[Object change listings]
..........
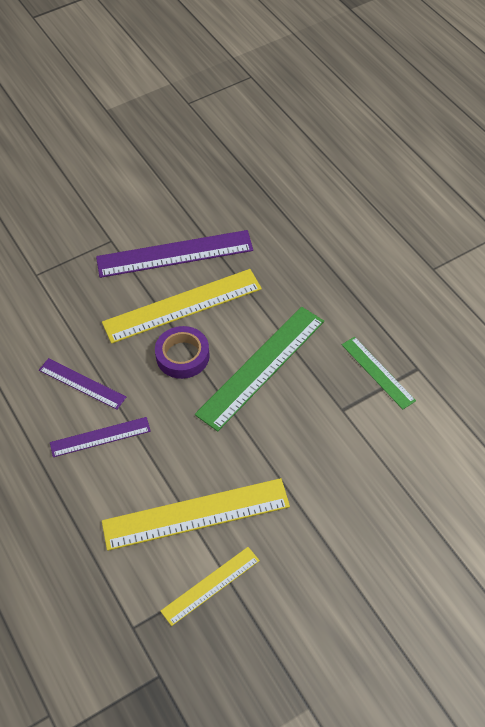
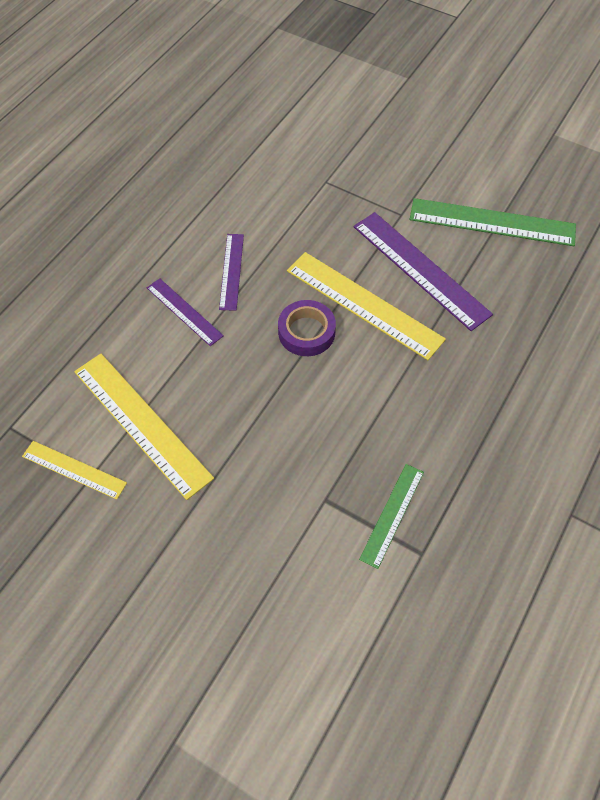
camera: 60 degrees right, 5 degrees up
(261, 367) = (333, 403): green ruler -> green ruler (492, 222)

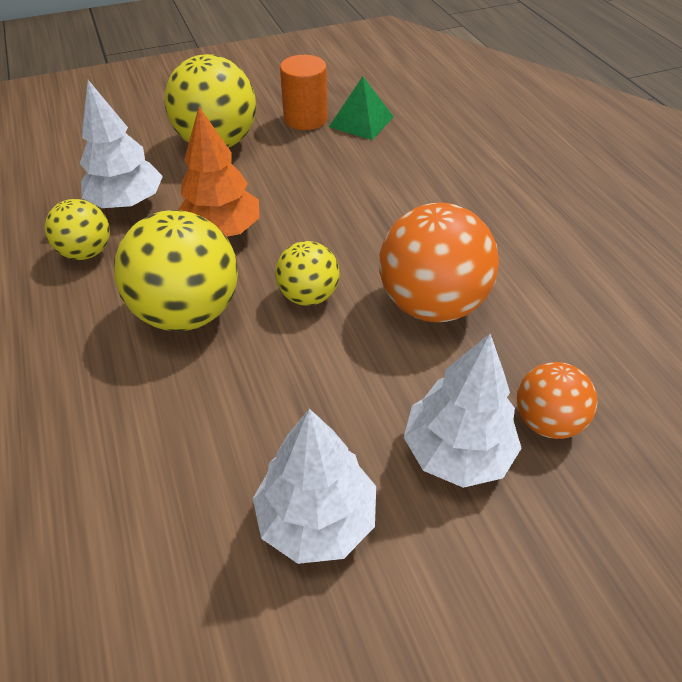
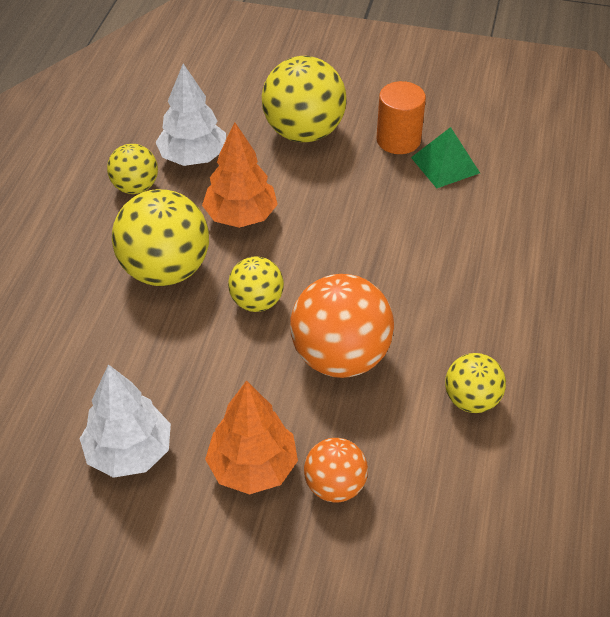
camera: 35 degrees right, 0 degrees up
(457, 451) = (252, 467): white tree -> orange tree
(570, 281) = (471, 400): none -> yellow ball

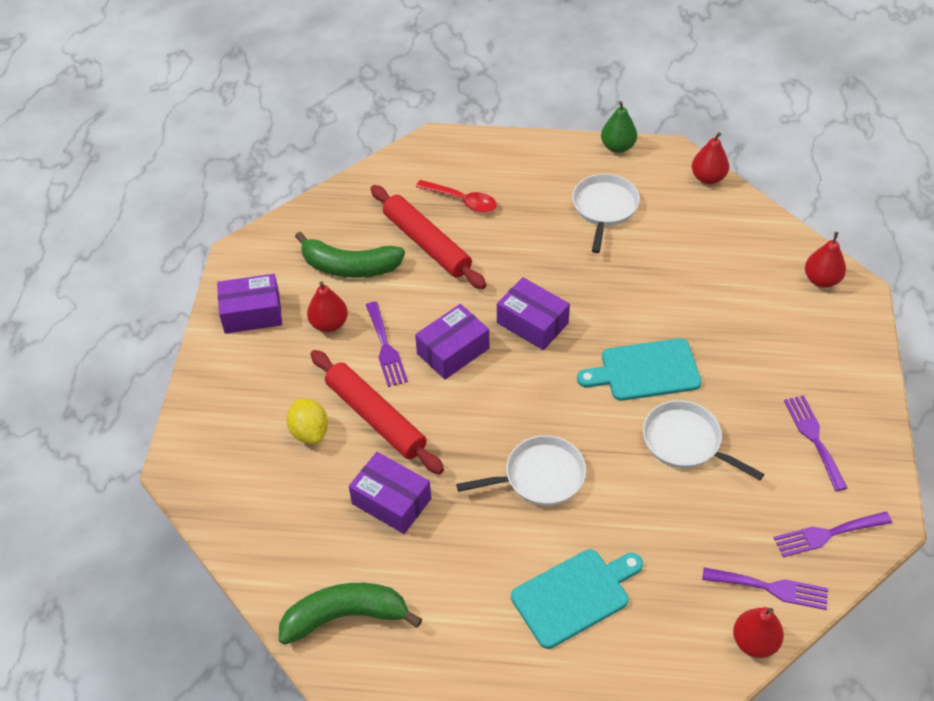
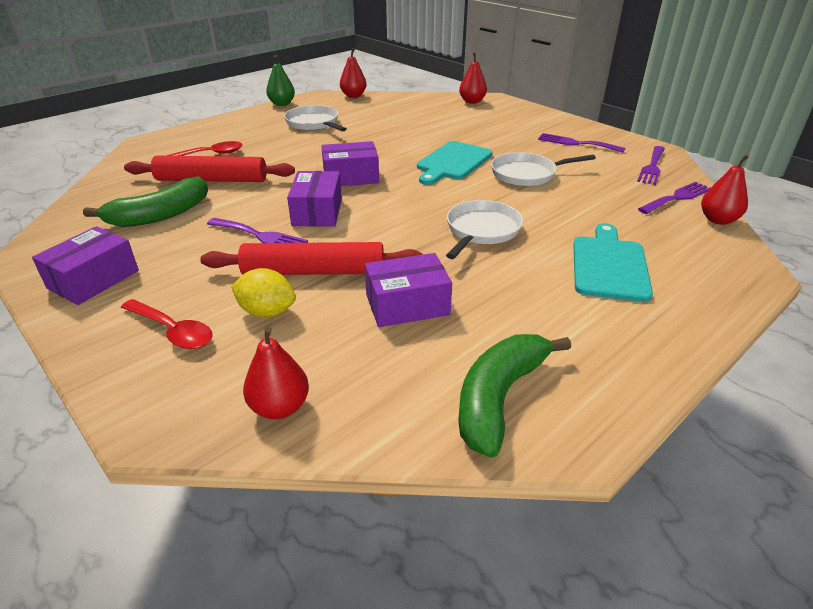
camera: 50 degrees left, 15 degrees down
(248, 403) = (173, 331): none -> red spoon
(329, 324) = (187, 248): red pear -> red pear (280, 407)

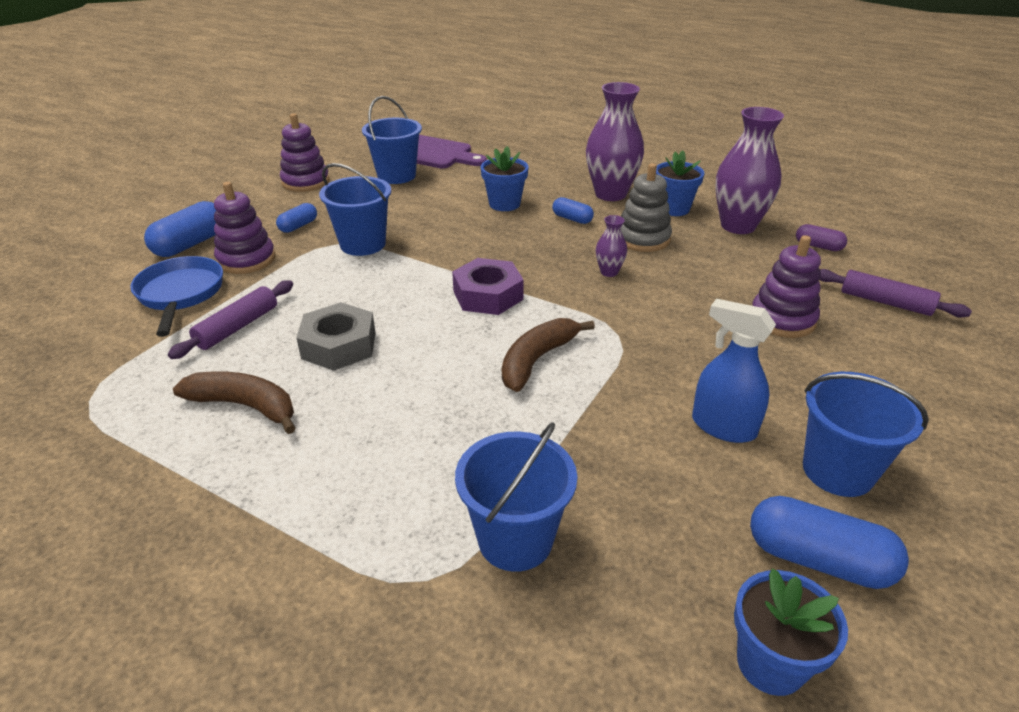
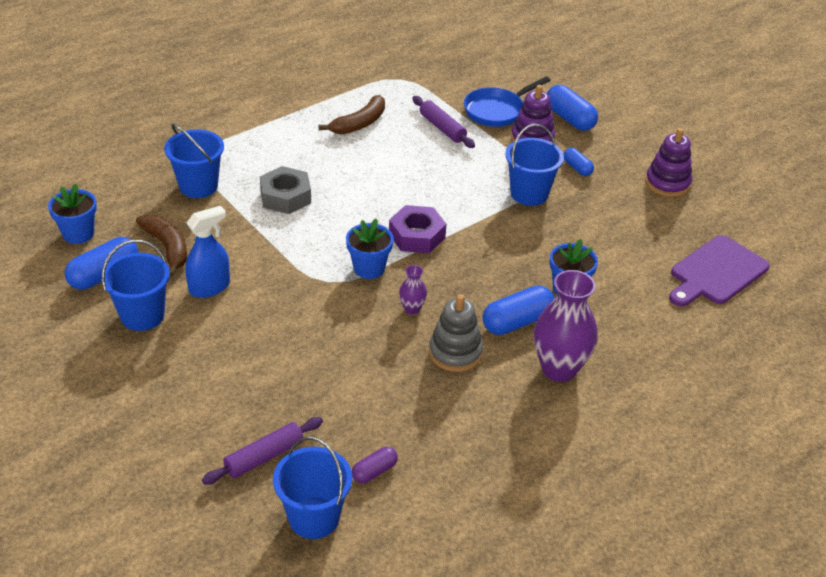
camera: 110 degrees right, 5 degrees up
(180, 294) = (497, 111): blue pan -> blue pan turned 135 degrees clockwise
(339, 345) = (396, 161): grey nut -> grey nut (285, 196)
(396, 176) = (662, 237): blue bucket -> blue bucket (314, 517)
(537, 360) = (326, 235): brown banana -> brown banana (167, 248)
(572, 219) = (517, 322): blue capsule -> blue capsule, size x1.76
(673, 209) = (504, 402): blue flower pot -> blue flower pot (369, 268)
(738, 226) = (445, 433): purple vase -> none
(782, 319) = (286, 376): purple stacking toy -> none

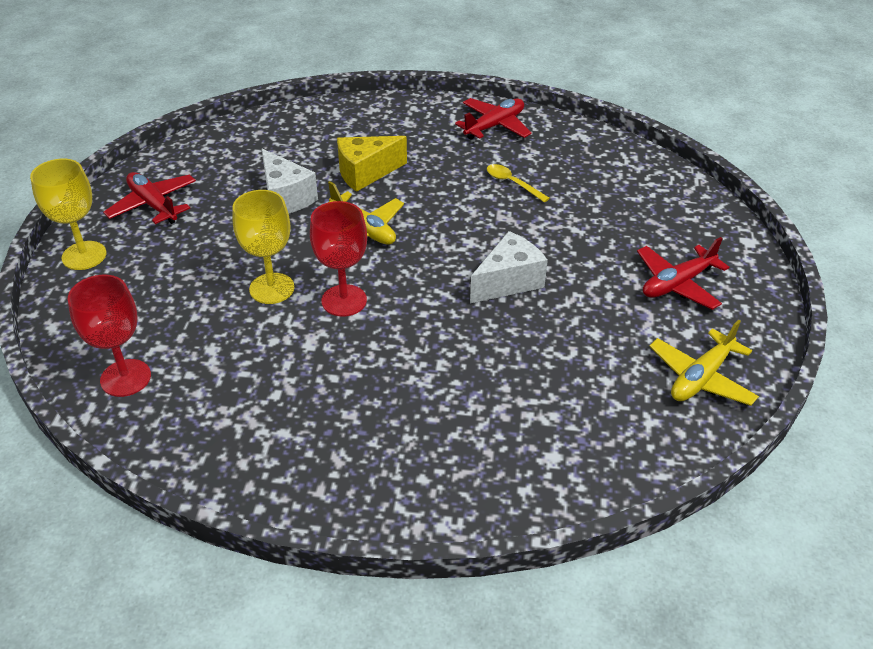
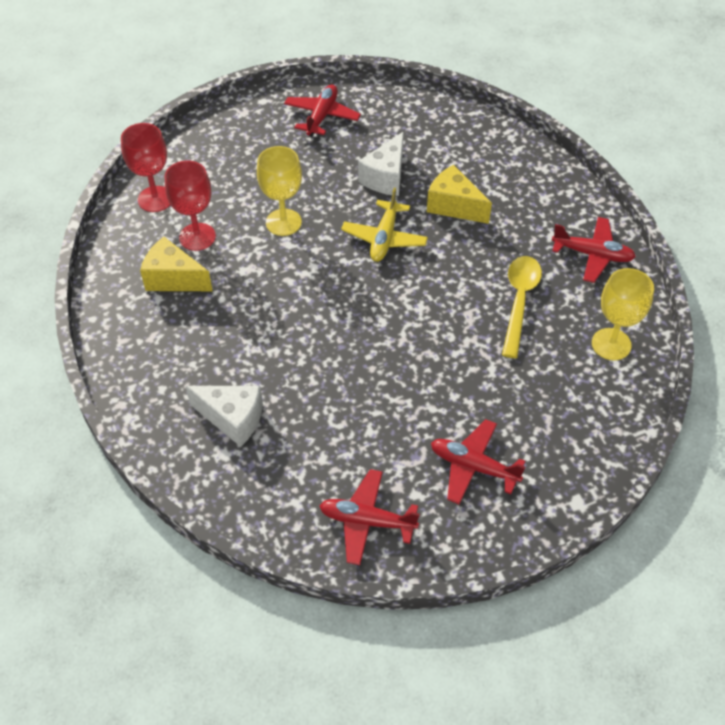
camera: 60 degrees right, 10 degrees up
(84, 255) = (247, 115): yellow goblet -> yellow goblet (611, 344)
(267, 407) = (173, 279): none -> yellow cheese
(344, 300) = (299, 266): red goblet -> red goblet (197, 237)
(508, 282) = (390, 352): white cheese -> white cheese (233, 419)
(512, 183) = (519, 301): yellow spoon -> yellow spoon, size x1.70
(701, 377) = (367, 521): yellow plane -> red plane

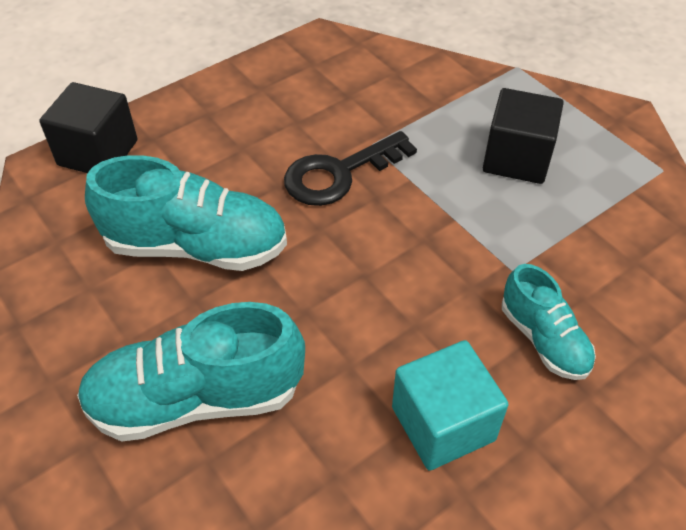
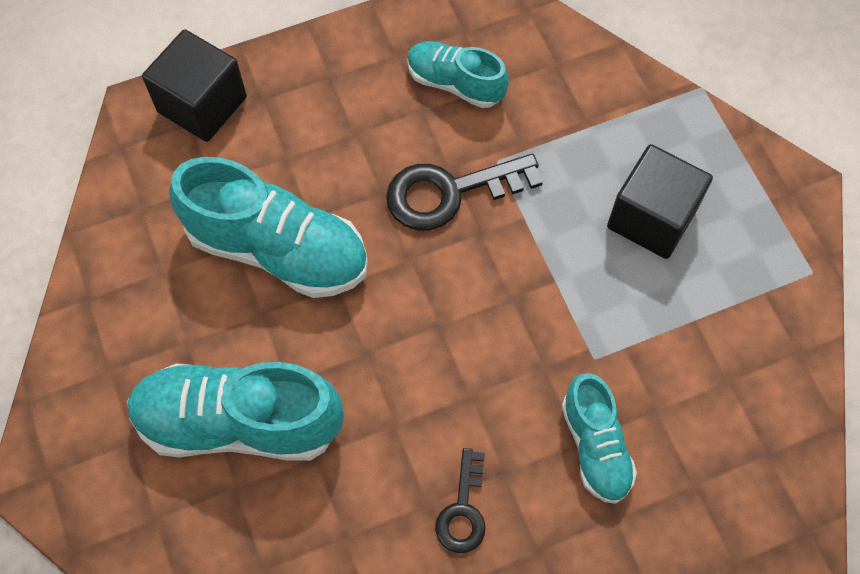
camera: 15 degrees right, 15 degrees up
(317, 99) = (455, 83): none -> turquoise shoe
(443, 424) = (463, 510): turquoise cube -> black key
..........
» **Exercise directions**
Your answer must be an exact copy of the lines from the start of the entries through the line with "(329, 324) = (187, 248): red", with no pictures.

» **Exercise solution**
camera: 60 degrees right, 5 degrees up
(261, 367) = (333, 403): green ruler -> green ruler (492, 222)

camera: 35 degrees right, 0 degrees up
(457, 451) = (252, 467): white tree -> orange tree
(570, 281) = (471, 400): none -> yellow ball

camera: 50 degrees left, 15 degrees down
(248, 403) = (173, 331): none -> red spoon
(329, 324) = (187, 248): red pear -> red pear (280, 407)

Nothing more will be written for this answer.